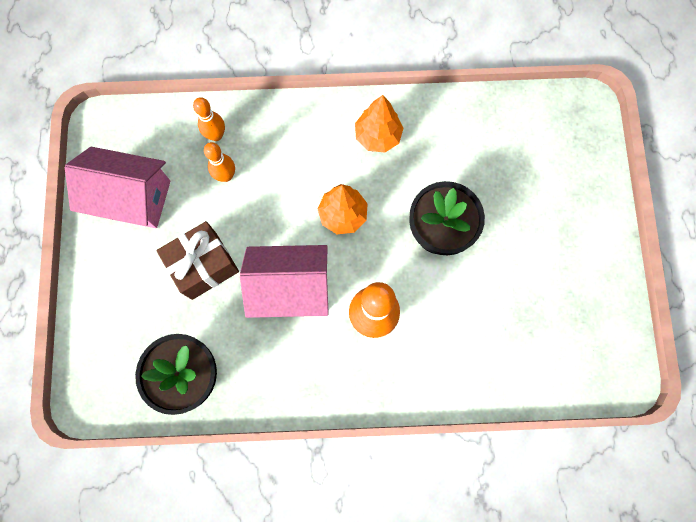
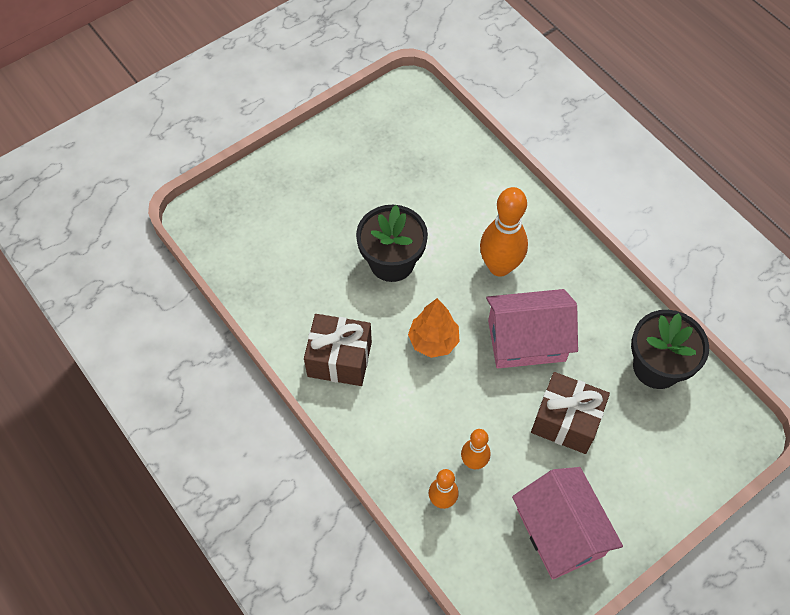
camera: 125 degrees left, 15 degrees down
(290, 287) = (526, 341): pink house -> pink house turned 60 degrees counterclockwise
(377, 136) = (339, 359): orange tree -> brown gift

------------------------------------------------

- _TRY IT_
The answer should match the material exactly, with every picture removed.

- _COMPLETED TASK_
camera: 125 degrees left, 15 degrees down
(290, 287) = (526, 341): pink house -> pink house turned 60 degrees counterclockwise
(377, 136) = (339, 359): orange tree -> brown gift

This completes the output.